- DATA SHOWN -
____
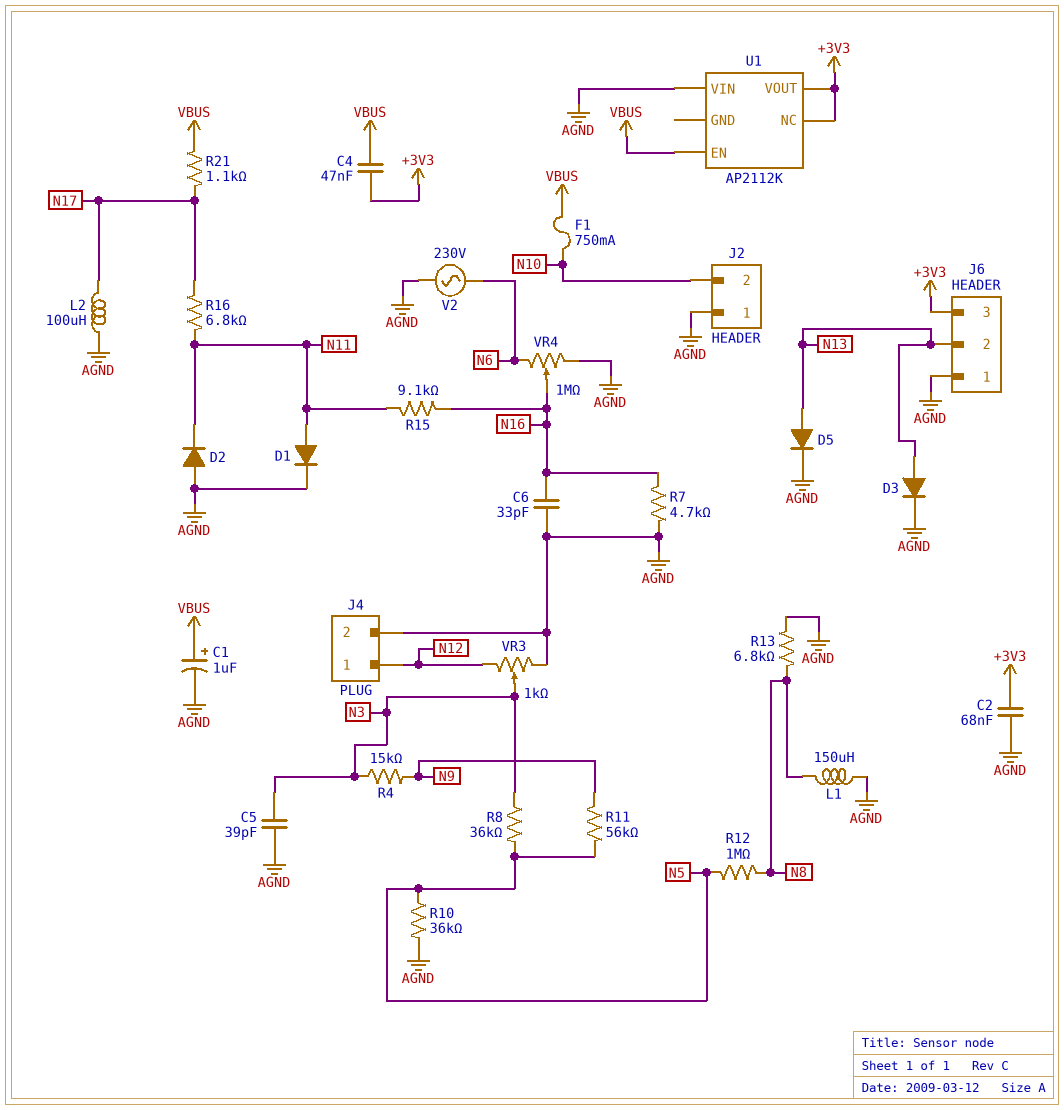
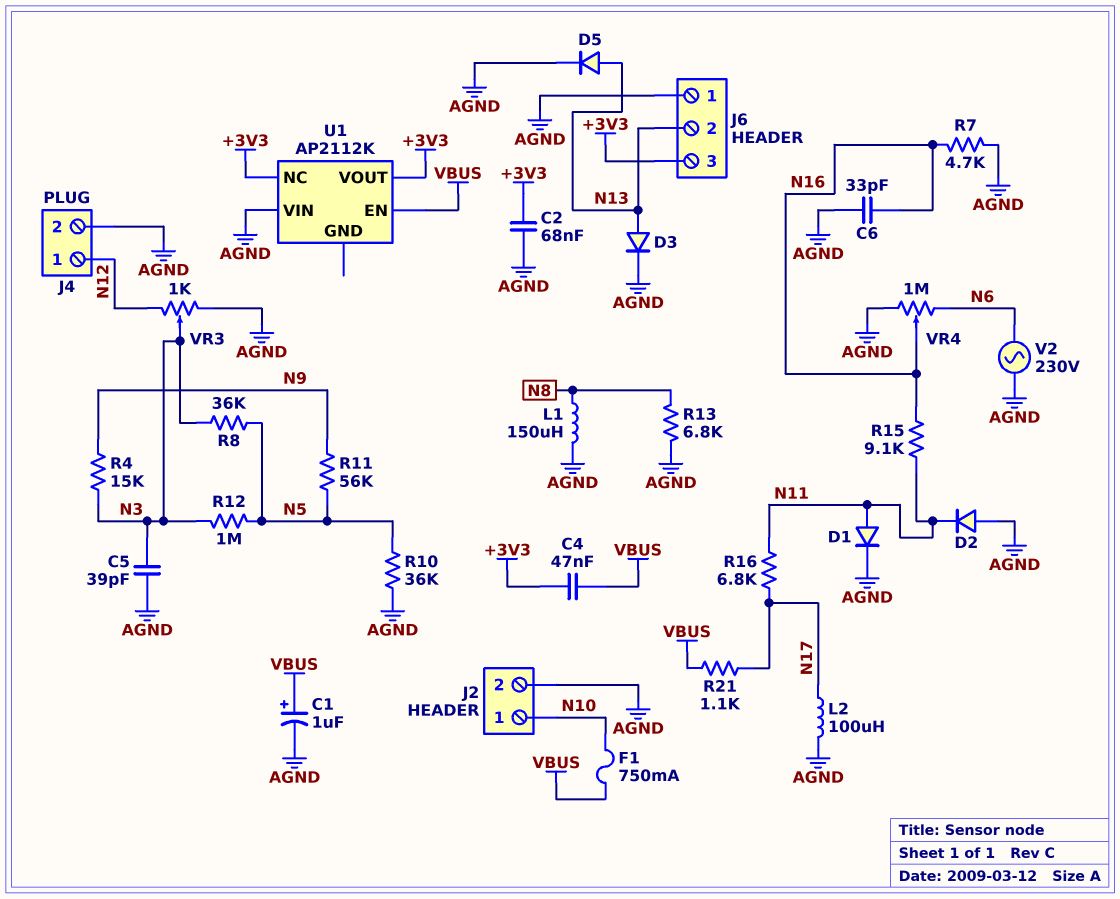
J2 pin 1: AGND -> N10
J2 pin 2: N10 -> AGND
R12: 1M (N5, N8) -> 1M (N3, N5)

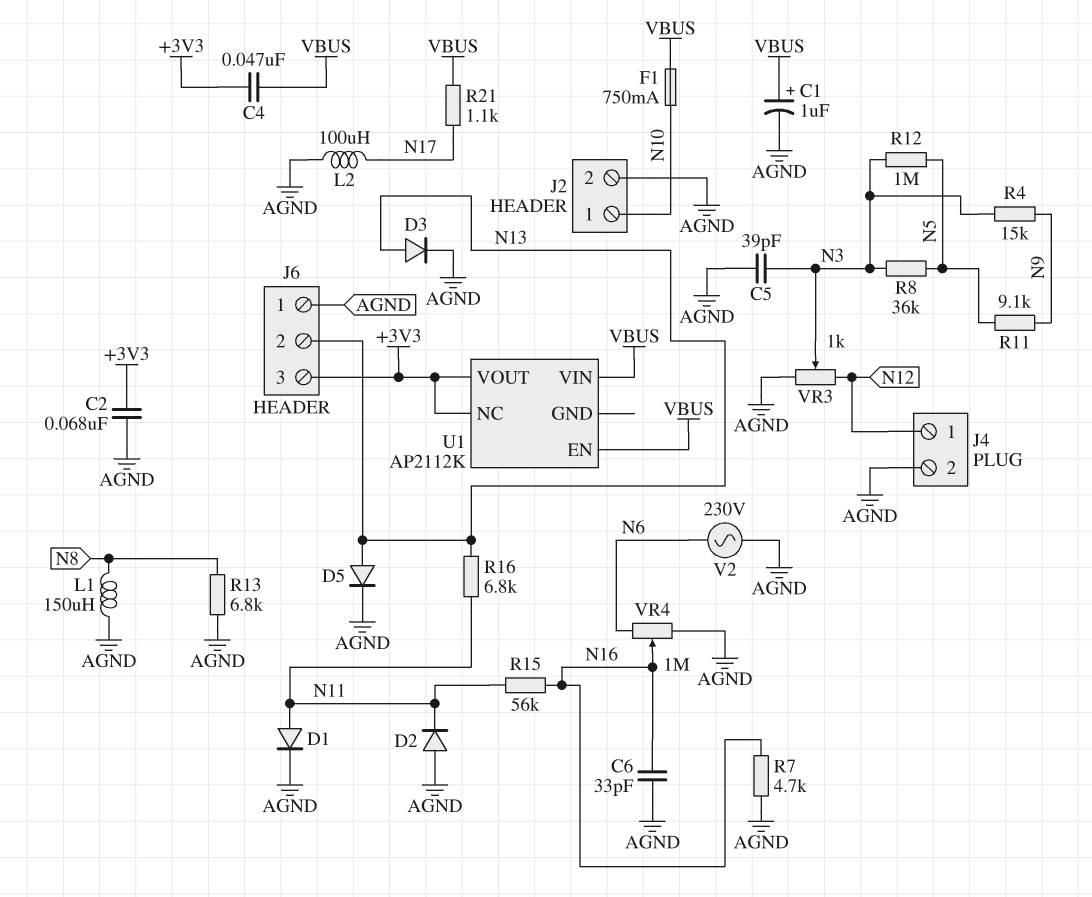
R10: 36k (AGND, N5) -> none
R11: 56k (N5, N9) -> 9.1k (N5, N9)
R15: 9.1k (N11, N16) -> 56k (N11, N16)
R16: 6.8k (N11, N17) -> 6.8k (N11, N13)
U1 pin VIN: AGND -> VBUS

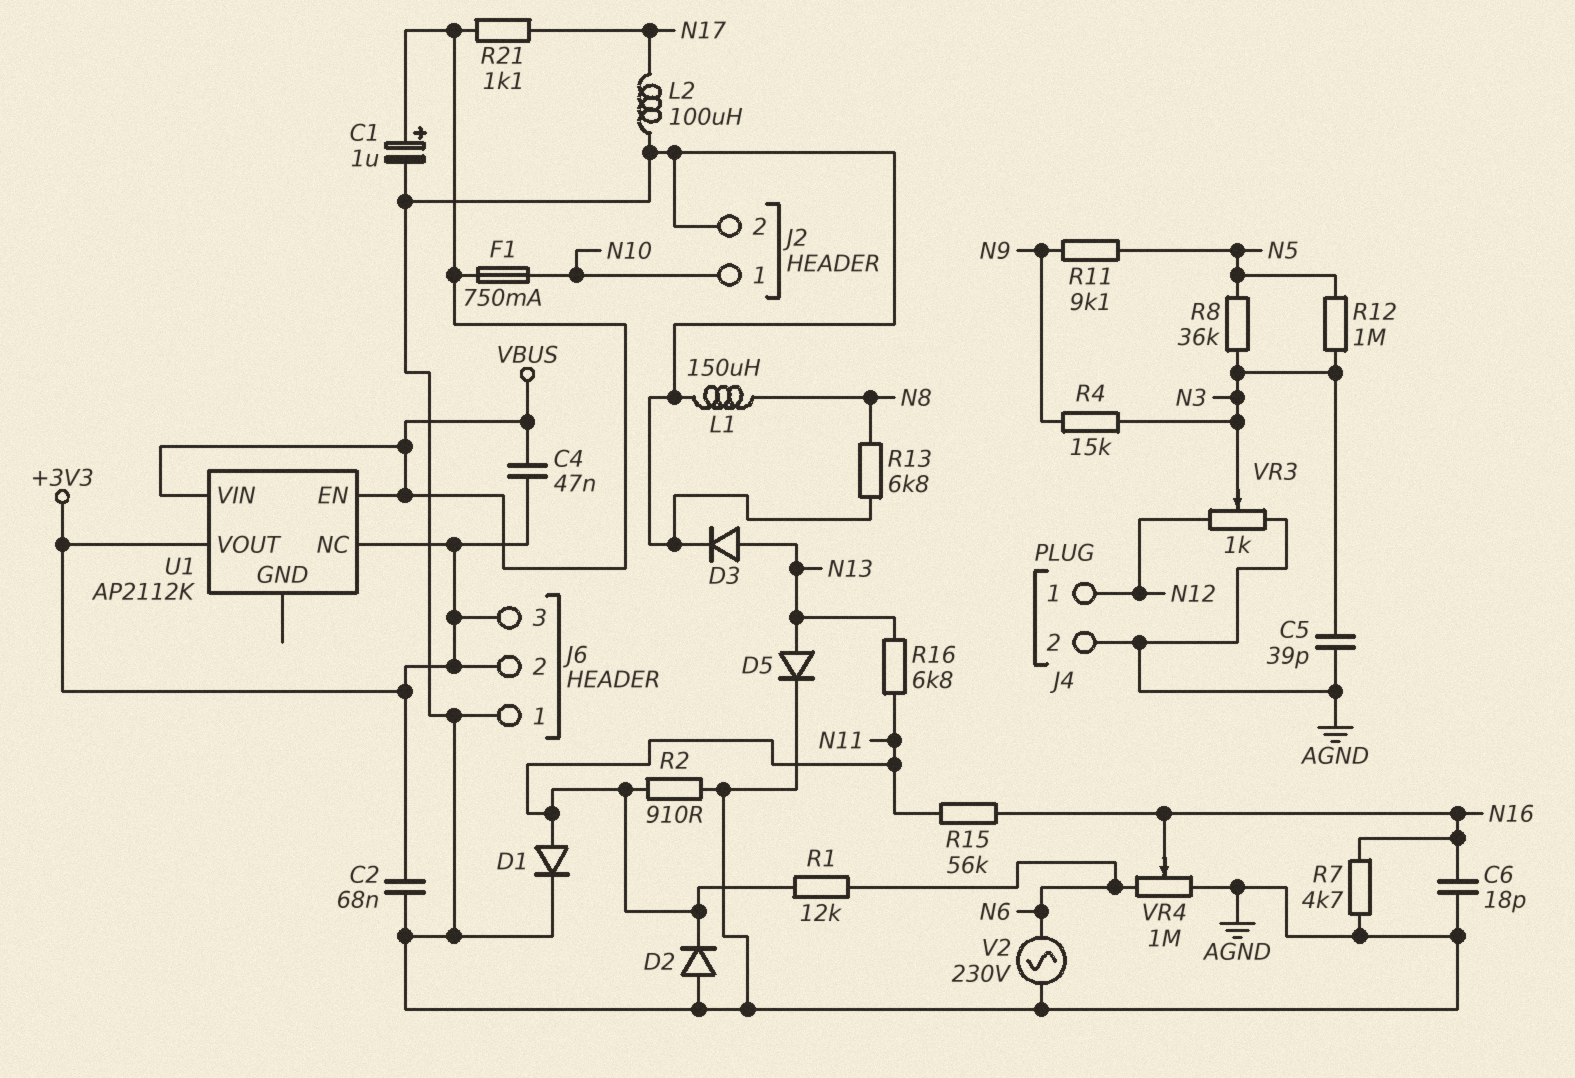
C6: 33pF (AGND, N16) -> 18pF (AGND, N16)
J6 pin 2: N13 -> +3V3
R1: none -> 12k (N6, N11)
R2: none -> 910 (AGND, N11)

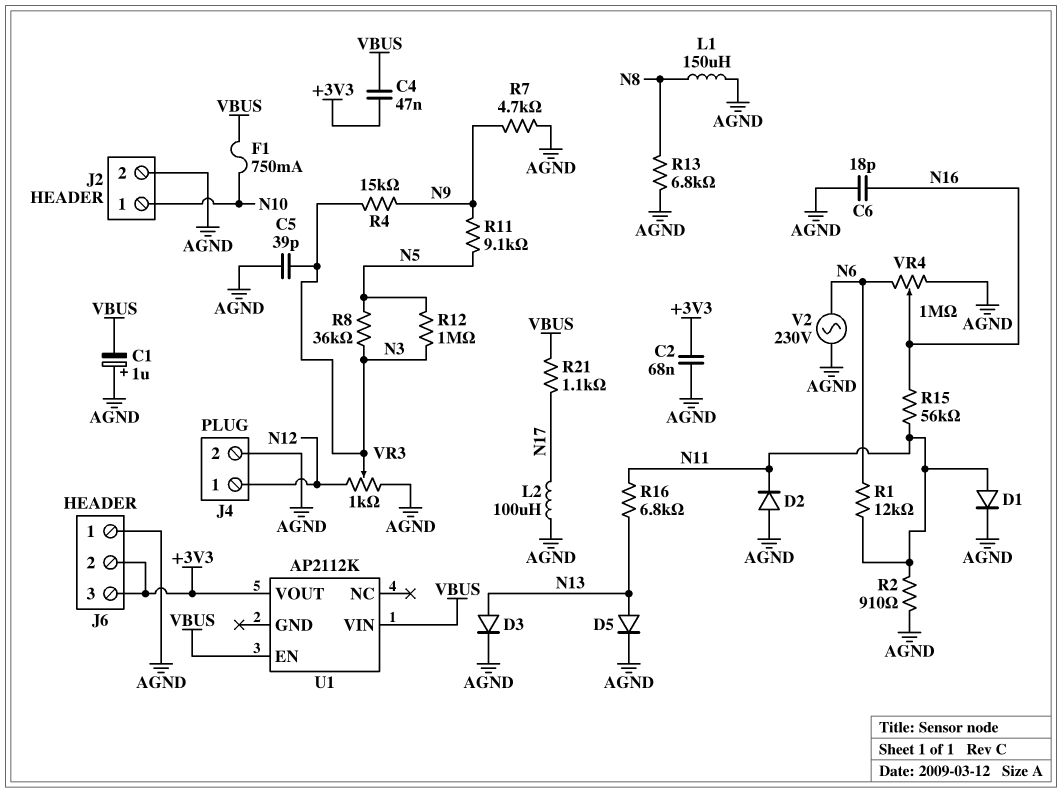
C1: 1uF (plus VBUS, minus AGND) -> 1uF (plus AGND, minus VBUS)
R7: 4.7k (AGND, N16) -> 4.7k (AGND, N9)
U1 pin NC: +3V3 -> none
____
- WHAT YOU NEED TO DO -
Any pictures are to be skipped, and the lines from the beginning of the entries through the line with "U1 pin VIN: AGND -> VBUS" copied exactly.

- COMPLETED EXERCISE -
J2 pin 1: AGND -> N10
J2 pin 2: N10 -> AGND
R12: 1M (N5, N8) -> 1M (N3, N5)

R10: 36k (AGND, N5) -> none
R11: 56k (N5, N9) -> 9.1k (N5, N9)
R15: 9.1k (N11, N16) -> 56k (N11, N16)
R16: 6.8k (N11, N17) -> 6.8k (N11, N13)
U1 pin VIN: AGND -> VBUS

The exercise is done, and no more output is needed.